EXERCISE OBJECTIVE » For this exercise, reproduce each entry below exactly, excluding pictures.

Image sequences with shape edits:
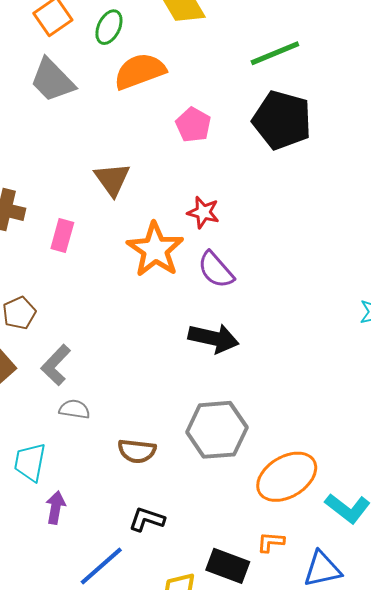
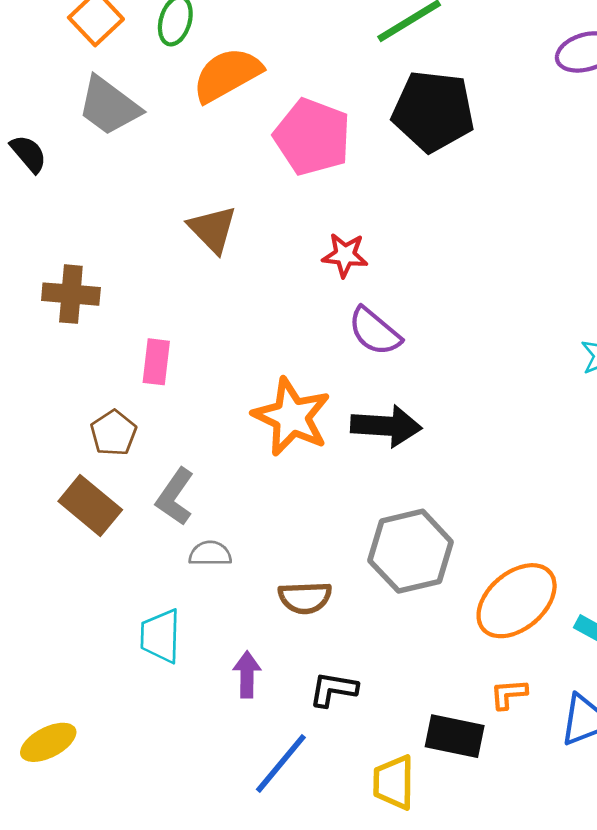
pink pentagon: (193, 125) -> (312, 137), size x1.6
pink rectangle: (62, 235) -> (156, 362), moved
orange star: (155, 250) -> (292, 417), moved
purple arrow: (56, 508) -> (247, 674), moved

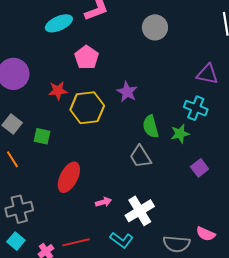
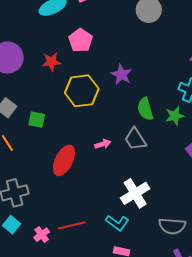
red star: (58, 91) -> (51, 62), moved
pink arrow: (103, 202) -> (103, 144), moved

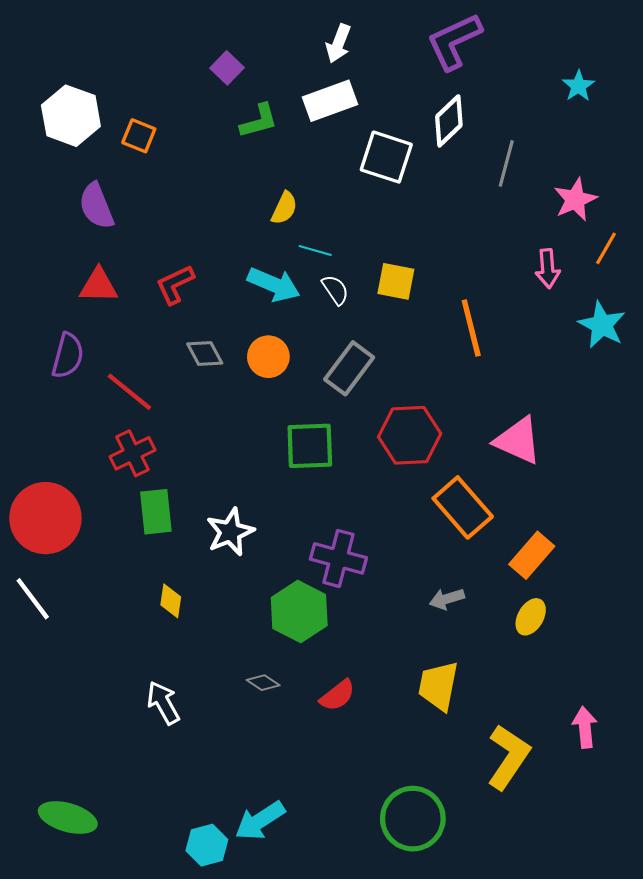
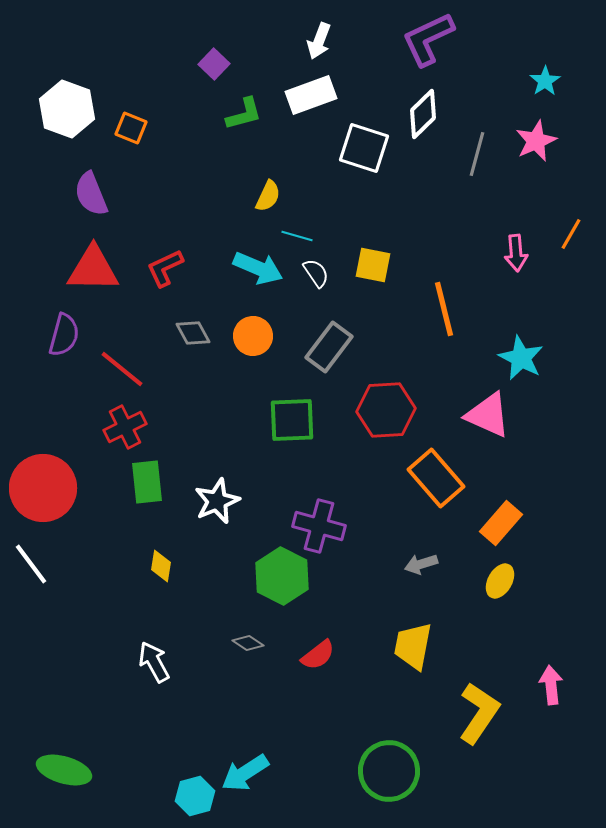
pink star: (575, 200) -> (536, 141), moved
red triangle: (99, 286) -> (93, 269), size x1.4
cyan star: (602, 325) -> (521, 358), moved

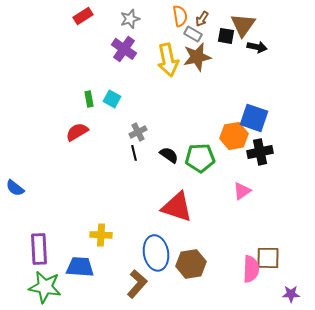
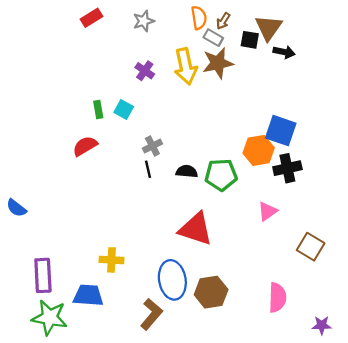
purple cross: (124, 49) -> (145, 71), moved, size x0.7
black semicircle: (169, 155) -> (187, 171), turned -30
brown square: (268, 258) -> (311, 247), moved, turned 30

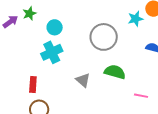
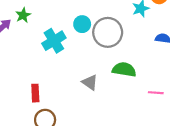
cyan circle: (55, 27) -> (82, 24), moved
cyan cross: (52, 52) -> (54, 41), moved

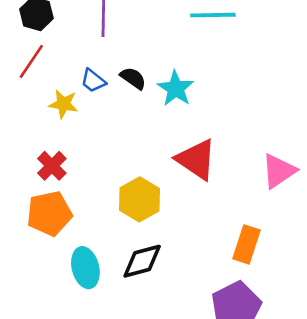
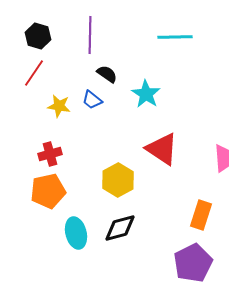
black semicircle: (133, 78) -> (107, 74), moved
blue trapezoid: (93, 81) -> (92, 100), moved
red cross: (52, 166) -> (50, 154), turned 30

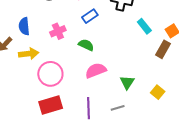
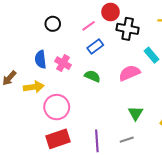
blue semicircle: (24, 26) -> (41, 59), moved
pink cross: (58, 31) -> (63, 63), turned -35
pink semicircle: (96, 70) -> (129, 73), moved

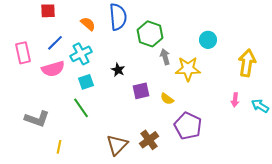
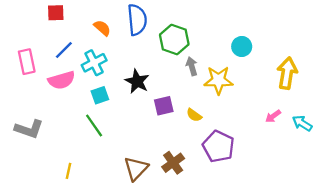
black star: (118, 70) -> (137, 81), size x1.5
pink arrow: (235, 100) -> (273, 116), turned 48
gray L-shape: (37, 119) -> (29, 129), moved

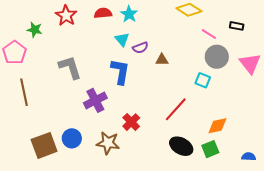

EXERCISE RESULT »
pink pentagon: (193, 125) -> (312, 137), size x1.6
pink rectangle: (62, 235) -> (156, 362), moved
orange star: (155, 250) -> (292, 417), moved
purple arrow: (56, 508) -> (247, 674), moved

red star: (58, 91) -> (51, 62), moved
pink arrow: (103, 202) -> (103, 144), moved

pink star: (575, 200) -> (536, 141), moved
red triangle: (99, 286) -> (93, 269), size x1.4
cyan star: (602, 325) -> (521, 358), moved

purple cross: (124, 49) -> (145, 71), moved, size x0.7
black semicircle: (169, 155) -> (187, 171), turned -30
brown square: (268, 258) -> (311, 247), moved, turned 30

cyan circle: (55, 27) -> (82, 24), moved
cyan cross: (52, 52) -> (54, 41), moved

black semicircle: (133, 78) -> (107, 74), moved
blue trapezoid: (93, 81) -> (92, 100), moved
red cross: (52, 166) -> (50, 154), turned 30

blue semicircle: (24, 26) -> (41, 59), moved
pink cross: (58, 31) -> (63, 63), turned -35
pink semicircle: (96, 70) -> (129, 73), moved

black star: (118, 70) -> (137, 81), size x1.5
pink arrow: (235, 100) -> (273, 116), turned 48
gray L-shape: (37, 119) -> (29, 129), moved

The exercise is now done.